◆ Assigned task ◆
Find the line containing "(583, 408) = (587, 525): blue" in the entries below. Restate it and each line after it, word for word, up to and including the line containing "(328, 407) = (469, 441): none".

◆ Information ◆
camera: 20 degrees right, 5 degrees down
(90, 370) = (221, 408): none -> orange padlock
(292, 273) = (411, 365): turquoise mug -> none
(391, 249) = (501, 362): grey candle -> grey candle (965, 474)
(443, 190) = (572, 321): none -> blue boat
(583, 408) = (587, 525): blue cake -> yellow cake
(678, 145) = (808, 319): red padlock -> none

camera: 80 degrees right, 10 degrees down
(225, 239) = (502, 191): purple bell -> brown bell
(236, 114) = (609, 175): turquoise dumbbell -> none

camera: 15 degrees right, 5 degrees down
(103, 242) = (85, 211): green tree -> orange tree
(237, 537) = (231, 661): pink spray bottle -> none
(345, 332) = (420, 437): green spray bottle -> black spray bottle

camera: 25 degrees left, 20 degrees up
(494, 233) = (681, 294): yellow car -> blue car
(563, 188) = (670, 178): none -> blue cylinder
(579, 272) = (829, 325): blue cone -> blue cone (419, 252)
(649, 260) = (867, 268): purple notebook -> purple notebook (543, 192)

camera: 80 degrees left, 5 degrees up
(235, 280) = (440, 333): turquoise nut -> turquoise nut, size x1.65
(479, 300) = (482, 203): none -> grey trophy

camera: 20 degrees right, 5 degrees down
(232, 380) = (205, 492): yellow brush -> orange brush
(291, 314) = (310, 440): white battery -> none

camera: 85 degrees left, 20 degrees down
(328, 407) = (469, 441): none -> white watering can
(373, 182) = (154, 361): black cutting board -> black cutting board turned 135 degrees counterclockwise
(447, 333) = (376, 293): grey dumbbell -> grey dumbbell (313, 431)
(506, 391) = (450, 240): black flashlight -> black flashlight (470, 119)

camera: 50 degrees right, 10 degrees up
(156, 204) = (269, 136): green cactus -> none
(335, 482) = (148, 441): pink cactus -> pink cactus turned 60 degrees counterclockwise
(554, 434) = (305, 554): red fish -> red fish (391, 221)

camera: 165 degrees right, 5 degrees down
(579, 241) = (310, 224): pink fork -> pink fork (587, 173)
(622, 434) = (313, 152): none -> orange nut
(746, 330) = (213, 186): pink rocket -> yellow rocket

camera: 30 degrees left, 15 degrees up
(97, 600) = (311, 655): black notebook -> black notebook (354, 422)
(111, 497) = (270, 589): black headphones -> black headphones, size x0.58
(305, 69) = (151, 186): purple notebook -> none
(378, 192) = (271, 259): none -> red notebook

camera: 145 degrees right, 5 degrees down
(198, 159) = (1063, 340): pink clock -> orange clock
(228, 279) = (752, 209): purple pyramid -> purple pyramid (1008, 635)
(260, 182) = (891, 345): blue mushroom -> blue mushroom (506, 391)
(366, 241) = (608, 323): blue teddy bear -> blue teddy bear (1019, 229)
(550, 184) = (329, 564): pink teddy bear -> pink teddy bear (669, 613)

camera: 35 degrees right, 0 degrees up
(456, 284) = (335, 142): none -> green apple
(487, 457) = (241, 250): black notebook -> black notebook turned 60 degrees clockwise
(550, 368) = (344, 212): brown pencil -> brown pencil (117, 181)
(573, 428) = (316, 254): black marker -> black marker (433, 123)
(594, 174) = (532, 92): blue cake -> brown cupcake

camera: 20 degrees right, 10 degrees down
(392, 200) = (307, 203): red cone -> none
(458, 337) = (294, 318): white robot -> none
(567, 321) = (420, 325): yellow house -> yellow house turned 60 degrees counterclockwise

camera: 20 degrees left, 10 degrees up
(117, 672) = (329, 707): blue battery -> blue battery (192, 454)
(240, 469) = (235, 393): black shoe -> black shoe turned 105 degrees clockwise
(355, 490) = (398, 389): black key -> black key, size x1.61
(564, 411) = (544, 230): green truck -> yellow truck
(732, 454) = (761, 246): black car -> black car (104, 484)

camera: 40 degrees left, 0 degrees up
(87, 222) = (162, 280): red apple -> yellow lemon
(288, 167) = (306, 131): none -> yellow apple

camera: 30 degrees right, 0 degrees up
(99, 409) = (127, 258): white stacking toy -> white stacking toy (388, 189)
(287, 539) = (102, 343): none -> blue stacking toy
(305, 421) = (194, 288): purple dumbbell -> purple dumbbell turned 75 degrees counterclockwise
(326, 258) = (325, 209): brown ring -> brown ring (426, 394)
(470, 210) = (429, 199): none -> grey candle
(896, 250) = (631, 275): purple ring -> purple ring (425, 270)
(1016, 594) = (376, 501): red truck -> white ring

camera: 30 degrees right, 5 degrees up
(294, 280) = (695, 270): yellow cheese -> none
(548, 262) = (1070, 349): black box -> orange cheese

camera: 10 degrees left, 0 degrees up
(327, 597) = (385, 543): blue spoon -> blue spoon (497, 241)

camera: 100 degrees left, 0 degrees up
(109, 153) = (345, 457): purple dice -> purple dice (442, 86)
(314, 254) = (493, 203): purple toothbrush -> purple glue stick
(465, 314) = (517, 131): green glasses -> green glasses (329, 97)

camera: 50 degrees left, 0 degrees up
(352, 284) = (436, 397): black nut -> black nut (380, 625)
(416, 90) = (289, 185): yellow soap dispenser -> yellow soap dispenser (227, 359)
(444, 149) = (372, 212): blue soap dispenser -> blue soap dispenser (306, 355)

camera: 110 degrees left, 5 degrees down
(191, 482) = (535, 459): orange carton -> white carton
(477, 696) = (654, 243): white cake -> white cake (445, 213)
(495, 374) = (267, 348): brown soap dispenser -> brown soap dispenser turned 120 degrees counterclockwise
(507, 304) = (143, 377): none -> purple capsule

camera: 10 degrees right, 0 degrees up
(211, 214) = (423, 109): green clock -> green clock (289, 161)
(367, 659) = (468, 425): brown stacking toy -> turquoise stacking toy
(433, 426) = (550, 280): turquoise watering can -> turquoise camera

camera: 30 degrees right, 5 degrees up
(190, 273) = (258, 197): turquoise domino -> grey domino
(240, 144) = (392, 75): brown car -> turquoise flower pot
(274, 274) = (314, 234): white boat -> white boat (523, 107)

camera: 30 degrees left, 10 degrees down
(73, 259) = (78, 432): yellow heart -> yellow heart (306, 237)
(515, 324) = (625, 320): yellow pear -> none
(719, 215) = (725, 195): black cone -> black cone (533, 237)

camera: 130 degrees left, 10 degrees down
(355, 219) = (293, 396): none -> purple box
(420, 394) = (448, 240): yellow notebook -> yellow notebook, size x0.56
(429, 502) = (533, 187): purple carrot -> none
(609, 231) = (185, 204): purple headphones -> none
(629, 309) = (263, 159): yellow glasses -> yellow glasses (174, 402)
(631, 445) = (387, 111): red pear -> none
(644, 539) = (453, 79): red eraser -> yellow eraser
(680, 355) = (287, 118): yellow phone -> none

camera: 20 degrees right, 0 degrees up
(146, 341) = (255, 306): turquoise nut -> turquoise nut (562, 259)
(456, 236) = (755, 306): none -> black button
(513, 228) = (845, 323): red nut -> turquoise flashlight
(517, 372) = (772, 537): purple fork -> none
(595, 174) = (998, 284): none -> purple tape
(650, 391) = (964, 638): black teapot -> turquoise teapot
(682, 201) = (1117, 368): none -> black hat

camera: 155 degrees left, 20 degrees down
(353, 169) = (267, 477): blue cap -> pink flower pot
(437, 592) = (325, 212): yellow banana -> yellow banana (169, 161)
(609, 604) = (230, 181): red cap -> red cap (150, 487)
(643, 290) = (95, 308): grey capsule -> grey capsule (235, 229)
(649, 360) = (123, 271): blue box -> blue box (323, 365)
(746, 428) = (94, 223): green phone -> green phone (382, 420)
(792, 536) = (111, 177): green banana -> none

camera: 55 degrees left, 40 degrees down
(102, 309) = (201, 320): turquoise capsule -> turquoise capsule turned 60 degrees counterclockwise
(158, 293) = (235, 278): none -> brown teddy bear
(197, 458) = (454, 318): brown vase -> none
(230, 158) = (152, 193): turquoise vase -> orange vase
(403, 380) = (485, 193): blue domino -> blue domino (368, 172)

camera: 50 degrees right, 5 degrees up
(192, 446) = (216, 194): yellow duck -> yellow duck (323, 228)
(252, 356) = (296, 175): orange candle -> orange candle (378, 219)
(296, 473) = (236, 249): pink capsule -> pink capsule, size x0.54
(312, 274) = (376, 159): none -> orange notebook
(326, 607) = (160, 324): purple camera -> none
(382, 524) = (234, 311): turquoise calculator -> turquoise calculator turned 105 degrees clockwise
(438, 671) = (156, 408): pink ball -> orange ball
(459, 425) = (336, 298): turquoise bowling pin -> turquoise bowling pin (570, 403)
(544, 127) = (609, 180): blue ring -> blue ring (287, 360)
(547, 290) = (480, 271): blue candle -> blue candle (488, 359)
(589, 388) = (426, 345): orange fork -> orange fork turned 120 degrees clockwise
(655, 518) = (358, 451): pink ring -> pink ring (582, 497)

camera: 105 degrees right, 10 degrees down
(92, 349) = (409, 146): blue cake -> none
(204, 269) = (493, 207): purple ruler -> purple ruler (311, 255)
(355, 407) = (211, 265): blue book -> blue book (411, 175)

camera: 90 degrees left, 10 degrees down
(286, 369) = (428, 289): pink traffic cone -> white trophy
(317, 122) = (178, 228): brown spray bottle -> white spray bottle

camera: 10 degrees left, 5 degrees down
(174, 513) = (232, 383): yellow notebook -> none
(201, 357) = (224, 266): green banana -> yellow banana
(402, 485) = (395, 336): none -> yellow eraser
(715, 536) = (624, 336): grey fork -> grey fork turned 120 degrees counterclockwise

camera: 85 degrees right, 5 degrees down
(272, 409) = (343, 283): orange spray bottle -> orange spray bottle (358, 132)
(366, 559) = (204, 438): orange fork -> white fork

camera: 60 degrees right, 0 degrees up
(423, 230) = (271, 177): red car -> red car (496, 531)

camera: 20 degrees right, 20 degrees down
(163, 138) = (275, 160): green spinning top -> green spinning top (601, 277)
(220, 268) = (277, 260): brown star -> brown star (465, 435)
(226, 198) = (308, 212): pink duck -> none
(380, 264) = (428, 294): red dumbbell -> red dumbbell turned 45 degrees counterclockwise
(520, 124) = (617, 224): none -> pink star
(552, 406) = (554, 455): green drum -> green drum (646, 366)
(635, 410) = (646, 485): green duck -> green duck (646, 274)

◆ Solution to the problem ◆
(583, 408) = (587, 525): blue cake -> yellow cake
(678, 145) = (808, 319): red padlock -> none

camera: 80 degrees right, 10 degrees down
(225, 239) = (502, 191): purple bell -> brown bell
(236, 114) = (609, 175): turquoise dumbbell -> none

camera: 15 degrees right, 5 degrees down
(103, 242) = (85, 211): green tree -> orange tree
(237, 537) = (231, 661): pink spray bottle -> none
(345, 332) = (420, 437): green spray bottle -> black spray bottle

camera: 25 degrees left, 20 degrees up
(494, 233) = (681, 294): yellow car -> blue car
(563, 188) = (670, 178): none -> blue cylinder
(579, 272) = (829, 325): blue cone -> blue cone (419, 252)
(649, 260) = (867, 268): purple notebook -> purple notebook (543, 192)

camera: 80 degrees left, 5 degrees up
(235, 280) = (440, 333): turquoise nut -> turquoise nut, size x1.65
(479, 300) = (482, 203): none -> grey trophy

camera: 20 degrees right, 5 degrees down
(232, 380) = (205, 492): yellow brush -> orange brush
(291, 314) = (310, 440): white battery -> none

camera: 85 degrees left, 20 degrees down
(328, 407) = (469, 441): none -> white watering can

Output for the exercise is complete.